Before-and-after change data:
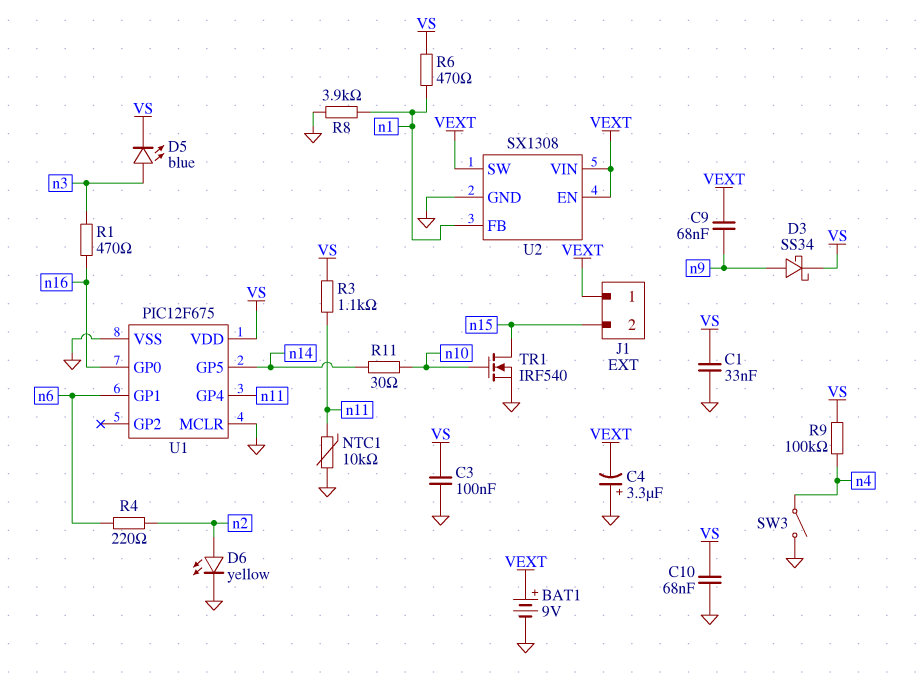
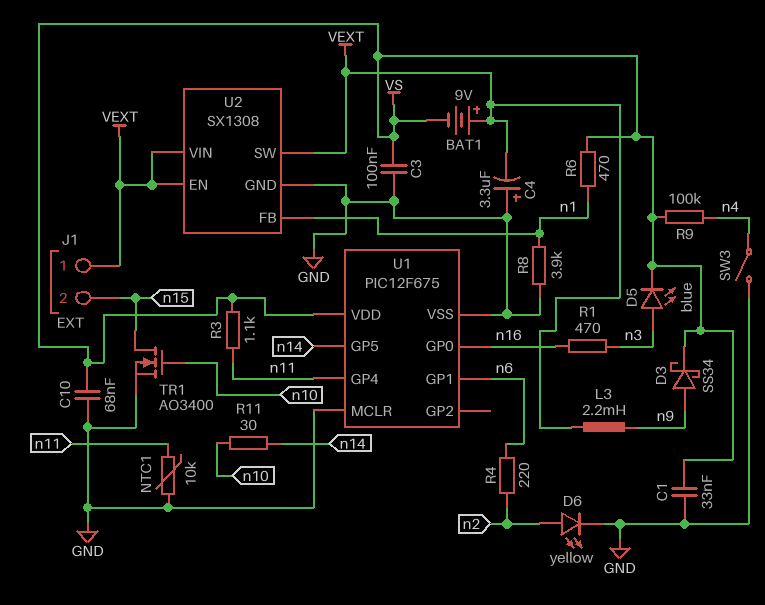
BAT1: 9V (plus VEXT, minus GND) -> 9V (plus VEXT, minus VS)
C9: 68nF (VEXT, n9) -> none
L3: none -> 2.2mH (VEXT, n9)
TR1: NMOS IRF540 (G n10, D n15, S GND) -> NMOS AO3400 (G n10, D n15, S GND)

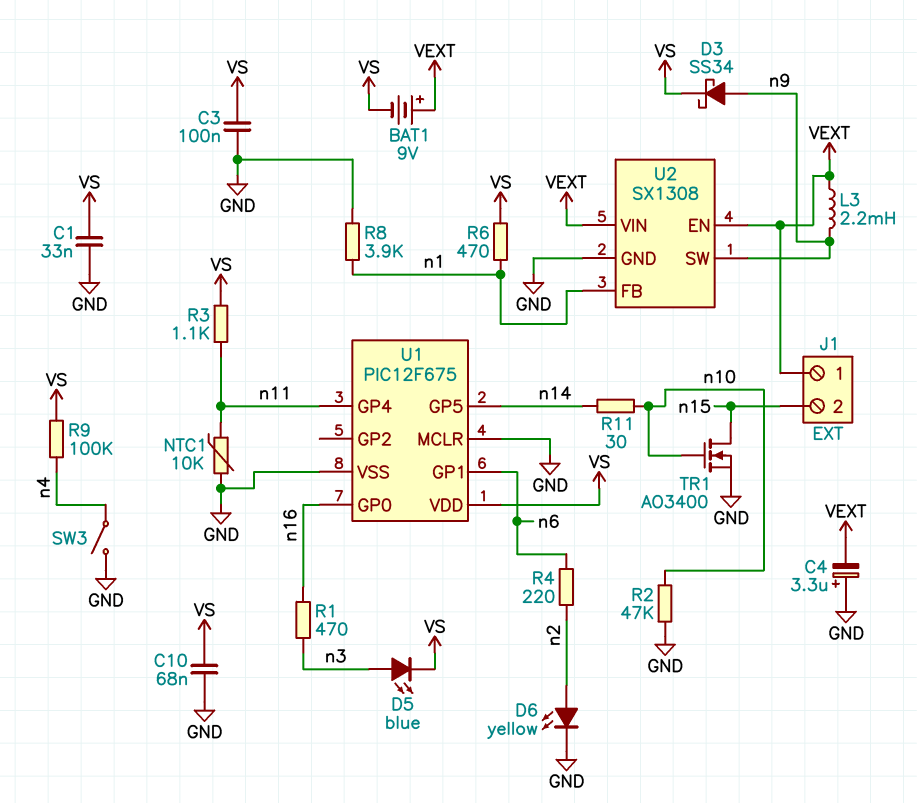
R2: none -> 47k (GND, n10)
U2 pin SW: VEXT -> n9

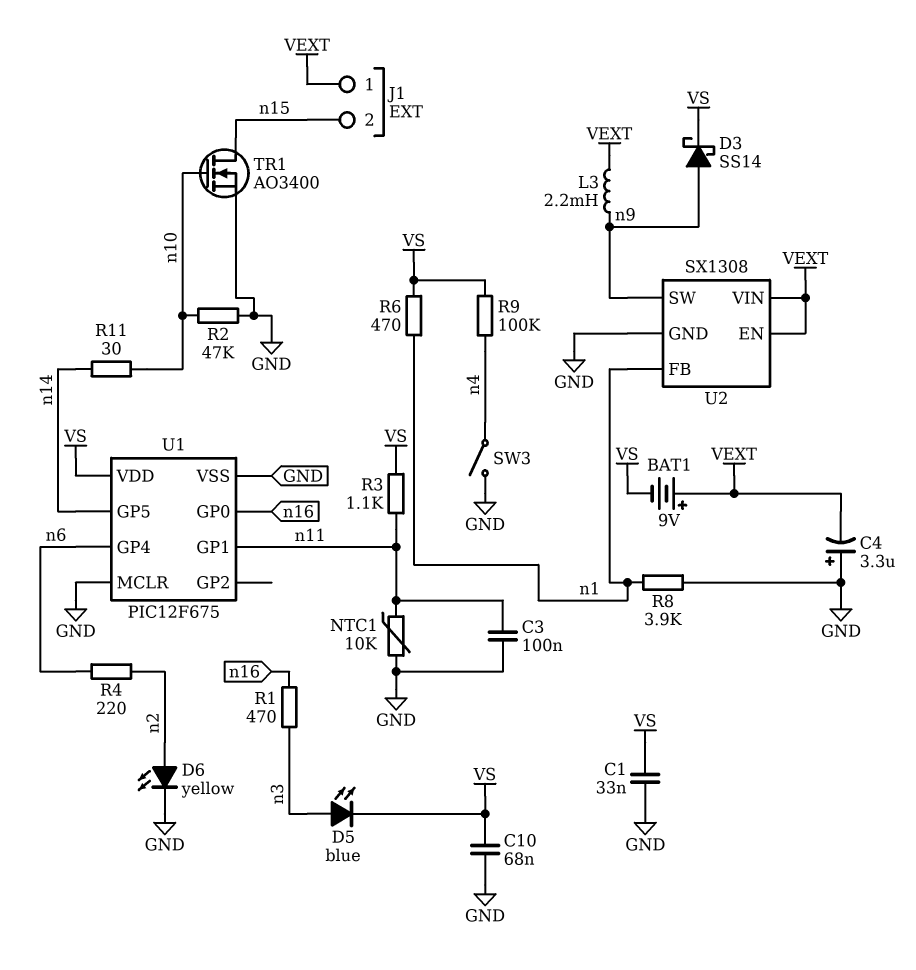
C3: 100nF (GND, VS) -> 100nF (GND, n11)
D3: schottky SS34 (A n9, K VS) -> schottky SS14 (A n9, K VS)
U1 pin GP1: n6 -> n11
U1 pin GP4: n11 -> n6

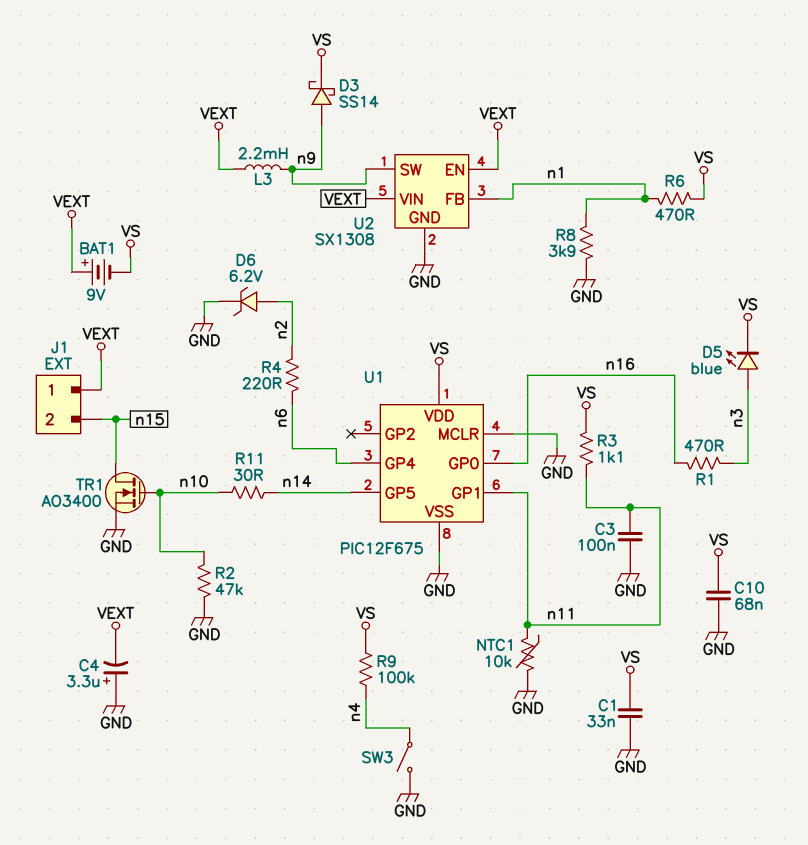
D6: LED yellow (A n2, K GND) -> zener 6.2V (A n2, K GND)

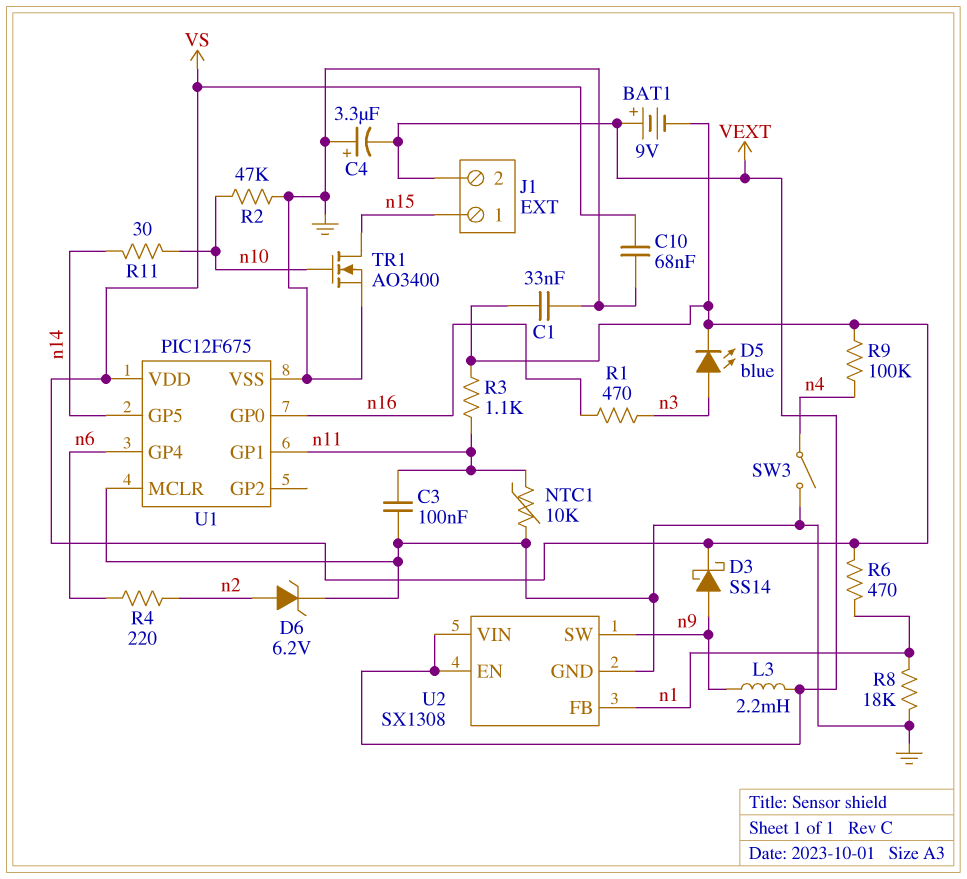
J1 pin 1: VEXT -> n15
J1 pin 2: n15 -> VEXT
R8: 3.9k (GND, n1) -> 18k (GND, n1)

== TASK TO CARRY OUT ==
Make an exact copy of the data above, pictures excluded.

== RESPONSE AREA ==
BAT1: 9V (plus VEXT, minus GND) -> 9V (plus VEXT, minus VS)
C9: 68nF (VEXT, n9) -> none
L3: none -> 2.2mH (VEXT, n9)
TR1: NMOS IRF540 (G n10, D n15, S GND) -> NMOS AO3400 (G n10, D n15, S GND)

R2: none -> 47k (GND, n10)
U2 pin SW: VEXT -> n9

C3: 100nF (GND, VS) -> 100nF (GND, n11)
D3: schottky SS34 (A n9, K VS) -> schottky SS14 (A n9, K VS)
U1 pin GP1: n6 -> n11
U1 pin GP4: n11 -> n6

D6: LED yellow (A n2, K GND) -> zener 6.2V (A n2, K GND)

J1 pin 1: VEXT -> n15
J1 pin 2: n15 -> VEXT
R8: 3.9k (GND, n1) -> 18k (GND, n1)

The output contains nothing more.